[Modification records]
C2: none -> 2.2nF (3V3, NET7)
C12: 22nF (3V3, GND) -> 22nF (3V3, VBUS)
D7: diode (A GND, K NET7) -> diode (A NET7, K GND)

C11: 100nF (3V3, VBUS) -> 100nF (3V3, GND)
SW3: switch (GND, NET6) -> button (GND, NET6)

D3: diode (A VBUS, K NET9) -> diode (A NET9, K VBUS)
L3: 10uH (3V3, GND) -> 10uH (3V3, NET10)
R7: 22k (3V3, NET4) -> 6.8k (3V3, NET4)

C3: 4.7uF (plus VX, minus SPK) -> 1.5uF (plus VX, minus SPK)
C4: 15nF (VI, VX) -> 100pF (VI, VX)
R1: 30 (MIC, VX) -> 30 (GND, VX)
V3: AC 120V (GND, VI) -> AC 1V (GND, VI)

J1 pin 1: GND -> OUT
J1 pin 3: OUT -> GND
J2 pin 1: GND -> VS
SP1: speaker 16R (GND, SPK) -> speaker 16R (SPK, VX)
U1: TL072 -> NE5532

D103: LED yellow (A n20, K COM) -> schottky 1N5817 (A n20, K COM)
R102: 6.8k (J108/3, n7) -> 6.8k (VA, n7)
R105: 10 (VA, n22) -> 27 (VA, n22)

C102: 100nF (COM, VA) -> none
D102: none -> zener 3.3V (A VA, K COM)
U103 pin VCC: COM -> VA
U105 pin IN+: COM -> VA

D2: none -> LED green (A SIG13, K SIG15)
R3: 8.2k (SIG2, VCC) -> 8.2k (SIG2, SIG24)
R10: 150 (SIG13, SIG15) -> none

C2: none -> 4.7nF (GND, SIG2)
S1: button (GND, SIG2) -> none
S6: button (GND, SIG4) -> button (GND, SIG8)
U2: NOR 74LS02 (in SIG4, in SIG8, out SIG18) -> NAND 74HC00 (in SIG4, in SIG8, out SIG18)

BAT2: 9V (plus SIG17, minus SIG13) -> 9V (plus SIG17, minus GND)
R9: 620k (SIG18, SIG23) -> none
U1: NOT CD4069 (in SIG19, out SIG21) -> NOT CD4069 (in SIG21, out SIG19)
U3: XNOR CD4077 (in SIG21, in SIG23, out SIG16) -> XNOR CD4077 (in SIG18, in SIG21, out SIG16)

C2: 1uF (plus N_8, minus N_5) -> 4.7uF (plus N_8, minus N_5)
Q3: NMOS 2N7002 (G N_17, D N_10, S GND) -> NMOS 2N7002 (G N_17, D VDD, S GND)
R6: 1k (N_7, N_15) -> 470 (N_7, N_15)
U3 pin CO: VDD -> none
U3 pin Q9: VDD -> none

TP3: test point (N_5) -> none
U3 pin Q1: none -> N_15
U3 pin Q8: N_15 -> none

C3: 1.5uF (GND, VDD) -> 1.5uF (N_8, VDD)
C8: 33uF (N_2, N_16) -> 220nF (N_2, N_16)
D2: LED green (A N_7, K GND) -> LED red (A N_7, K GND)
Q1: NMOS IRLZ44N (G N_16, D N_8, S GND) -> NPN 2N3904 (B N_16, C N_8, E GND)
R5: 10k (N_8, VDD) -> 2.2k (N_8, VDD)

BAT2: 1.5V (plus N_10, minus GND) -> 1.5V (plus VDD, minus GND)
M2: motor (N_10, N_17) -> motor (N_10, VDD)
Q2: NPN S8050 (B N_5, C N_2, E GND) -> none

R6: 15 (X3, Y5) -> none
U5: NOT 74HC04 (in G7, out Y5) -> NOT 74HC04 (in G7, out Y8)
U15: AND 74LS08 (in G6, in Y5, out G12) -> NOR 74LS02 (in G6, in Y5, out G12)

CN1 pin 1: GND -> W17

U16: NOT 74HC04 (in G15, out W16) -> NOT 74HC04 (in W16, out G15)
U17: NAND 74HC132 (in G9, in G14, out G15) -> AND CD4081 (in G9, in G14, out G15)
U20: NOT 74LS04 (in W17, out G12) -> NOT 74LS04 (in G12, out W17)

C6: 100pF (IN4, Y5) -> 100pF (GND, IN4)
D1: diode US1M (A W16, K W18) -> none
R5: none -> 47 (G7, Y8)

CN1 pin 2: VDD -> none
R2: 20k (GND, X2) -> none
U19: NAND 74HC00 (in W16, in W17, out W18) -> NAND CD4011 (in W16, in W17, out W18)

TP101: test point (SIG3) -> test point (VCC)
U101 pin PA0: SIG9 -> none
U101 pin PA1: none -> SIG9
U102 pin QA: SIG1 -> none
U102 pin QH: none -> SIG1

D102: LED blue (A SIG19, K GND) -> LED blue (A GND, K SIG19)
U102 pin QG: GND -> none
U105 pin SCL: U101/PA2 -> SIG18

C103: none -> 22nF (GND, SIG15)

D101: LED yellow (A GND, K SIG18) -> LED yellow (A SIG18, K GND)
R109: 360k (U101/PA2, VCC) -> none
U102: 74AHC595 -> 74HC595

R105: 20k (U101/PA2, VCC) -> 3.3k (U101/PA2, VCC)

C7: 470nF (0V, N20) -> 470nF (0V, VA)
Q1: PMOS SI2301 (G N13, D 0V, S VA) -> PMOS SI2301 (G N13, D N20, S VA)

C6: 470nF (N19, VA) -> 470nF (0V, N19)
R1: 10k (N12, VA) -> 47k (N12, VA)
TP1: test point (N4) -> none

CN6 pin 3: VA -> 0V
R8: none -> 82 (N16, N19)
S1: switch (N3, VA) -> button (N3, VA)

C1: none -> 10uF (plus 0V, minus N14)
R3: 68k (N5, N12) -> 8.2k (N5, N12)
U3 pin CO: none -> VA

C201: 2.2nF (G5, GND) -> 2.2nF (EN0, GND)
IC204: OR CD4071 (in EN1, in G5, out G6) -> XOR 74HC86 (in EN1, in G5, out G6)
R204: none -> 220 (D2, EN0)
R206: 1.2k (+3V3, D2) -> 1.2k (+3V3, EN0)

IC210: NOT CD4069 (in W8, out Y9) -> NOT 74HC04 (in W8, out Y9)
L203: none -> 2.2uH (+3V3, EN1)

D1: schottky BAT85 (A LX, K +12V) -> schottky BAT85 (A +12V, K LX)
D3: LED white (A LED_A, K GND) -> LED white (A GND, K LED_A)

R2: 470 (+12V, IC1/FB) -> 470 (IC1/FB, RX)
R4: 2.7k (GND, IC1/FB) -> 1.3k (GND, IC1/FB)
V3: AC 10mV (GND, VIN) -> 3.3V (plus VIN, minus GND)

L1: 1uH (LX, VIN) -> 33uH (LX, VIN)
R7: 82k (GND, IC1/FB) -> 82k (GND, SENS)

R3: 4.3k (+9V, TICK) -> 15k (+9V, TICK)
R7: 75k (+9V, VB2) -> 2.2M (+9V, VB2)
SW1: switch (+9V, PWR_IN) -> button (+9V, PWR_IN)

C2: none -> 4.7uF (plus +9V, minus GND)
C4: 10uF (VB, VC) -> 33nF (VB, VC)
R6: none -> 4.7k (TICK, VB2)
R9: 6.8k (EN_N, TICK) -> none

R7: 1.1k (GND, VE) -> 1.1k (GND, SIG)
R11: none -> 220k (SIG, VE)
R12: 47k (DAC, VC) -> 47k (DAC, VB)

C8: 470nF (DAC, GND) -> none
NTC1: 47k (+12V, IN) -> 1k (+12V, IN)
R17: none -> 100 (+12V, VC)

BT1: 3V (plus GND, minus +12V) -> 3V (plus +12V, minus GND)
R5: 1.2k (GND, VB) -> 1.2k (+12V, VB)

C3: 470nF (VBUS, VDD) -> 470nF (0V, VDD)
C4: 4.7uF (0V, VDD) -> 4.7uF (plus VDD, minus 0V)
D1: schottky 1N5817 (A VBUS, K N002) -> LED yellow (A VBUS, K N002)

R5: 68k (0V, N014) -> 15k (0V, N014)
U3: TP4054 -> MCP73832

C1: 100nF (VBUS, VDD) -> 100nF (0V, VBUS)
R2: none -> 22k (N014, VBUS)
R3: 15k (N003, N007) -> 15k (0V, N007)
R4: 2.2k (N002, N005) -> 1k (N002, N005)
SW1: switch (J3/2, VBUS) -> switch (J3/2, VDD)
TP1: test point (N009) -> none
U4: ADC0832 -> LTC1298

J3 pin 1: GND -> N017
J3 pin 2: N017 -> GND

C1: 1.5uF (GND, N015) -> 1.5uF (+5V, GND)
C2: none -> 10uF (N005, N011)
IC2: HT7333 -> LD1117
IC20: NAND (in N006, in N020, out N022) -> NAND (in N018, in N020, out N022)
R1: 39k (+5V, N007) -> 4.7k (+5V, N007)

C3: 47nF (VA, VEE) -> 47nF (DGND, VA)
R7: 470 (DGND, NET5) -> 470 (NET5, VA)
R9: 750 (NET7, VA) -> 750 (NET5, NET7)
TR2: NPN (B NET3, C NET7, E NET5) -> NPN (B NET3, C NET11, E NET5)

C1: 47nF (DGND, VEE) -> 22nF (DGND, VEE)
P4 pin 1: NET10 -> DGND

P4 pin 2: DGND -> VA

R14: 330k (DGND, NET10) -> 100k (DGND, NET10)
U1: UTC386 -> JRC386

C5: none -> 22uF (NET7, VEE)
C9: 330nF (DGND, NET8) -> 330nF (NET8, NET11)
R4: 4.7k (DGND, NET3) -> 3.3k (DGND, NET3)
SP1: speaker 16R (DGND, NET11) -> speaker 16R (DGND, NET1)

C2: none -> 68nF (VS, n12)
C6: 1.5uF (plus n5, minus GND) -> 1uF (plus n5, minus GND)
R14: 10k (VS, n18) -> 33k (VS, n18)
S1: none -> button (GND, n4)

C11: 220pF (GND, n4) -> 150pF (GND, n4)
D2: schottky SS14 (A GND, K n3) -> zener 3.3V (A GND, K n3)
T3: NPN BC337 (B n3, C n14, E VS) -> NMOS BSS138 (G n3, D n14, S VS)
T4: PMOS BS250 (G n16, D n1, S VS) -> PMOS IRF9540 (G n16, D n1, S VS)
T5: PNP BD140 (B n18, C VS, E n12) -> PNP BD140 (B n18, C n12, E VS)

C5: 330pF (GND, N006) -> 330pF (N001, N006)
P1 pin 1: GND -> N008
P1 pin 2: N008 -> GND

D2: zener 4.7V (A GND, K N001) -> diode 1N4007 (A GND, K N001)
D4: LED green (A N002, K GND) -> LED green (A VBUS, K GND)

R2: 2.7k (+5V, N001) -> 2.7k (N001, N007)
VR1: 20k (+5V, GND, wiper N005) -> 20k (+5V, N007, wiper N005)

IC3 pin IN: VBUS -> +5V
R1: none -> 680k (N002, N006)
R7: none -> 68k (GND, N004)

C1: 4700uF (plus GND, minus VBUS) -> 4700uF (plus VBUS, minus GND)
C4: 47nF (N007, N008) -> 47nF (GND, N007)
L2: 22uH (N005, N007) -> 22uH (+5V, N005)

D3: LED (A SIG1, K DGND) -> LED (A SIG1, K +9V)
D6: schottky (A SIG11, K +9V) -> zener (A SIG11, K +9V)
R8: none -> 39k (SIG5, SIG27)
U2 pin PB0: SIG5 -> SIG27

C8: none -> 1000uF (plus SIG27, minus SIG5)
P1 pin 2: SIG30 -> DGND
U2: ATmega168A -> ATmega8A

### Directions for this task
Of the entries above, repeat exactly the lines between the line with "D3: diode (A" and the line with "R102: 6.8k (J108/3, n7) -> 6.8k (VA, n7)", inclusive, and no others.

### Response box
D3: diode (A VBUS, K NET9) -> diode (A NET9, K VBUS)
L3: 10uH (3V3, GND) -> 10uH (3V3, NET10)
R7: 22k (3V3, NET4) -> 6.8k (3V3, NET4)

C3: 4.7uF (plus VX, minus SPK) -> 1.5uF (plus VX, minus SPK)
C4: 15nF (VI, VX) -> 100pF (VI, VX)
R1: 30 (MIC, VX) -> 30 (GND, VX)
V3: AC 120V (GND, VI) -> AC 1V (GND, VI)

J1 pin 1: GND -> OUT
J1 pin 3: OUT -> GND
J2 pin 1: GND -> VS
SP1: speaker 16R (GND, SPK) -> speaker 16R (SPK, VX)
U1: TL072 -> NE5532

D103: LED yellow (A n20, K COM) -> schottky 1N5817 (A n20, K COM)
R102: 6.8k (J108/3, n7) -> 6.8k (VA, n7)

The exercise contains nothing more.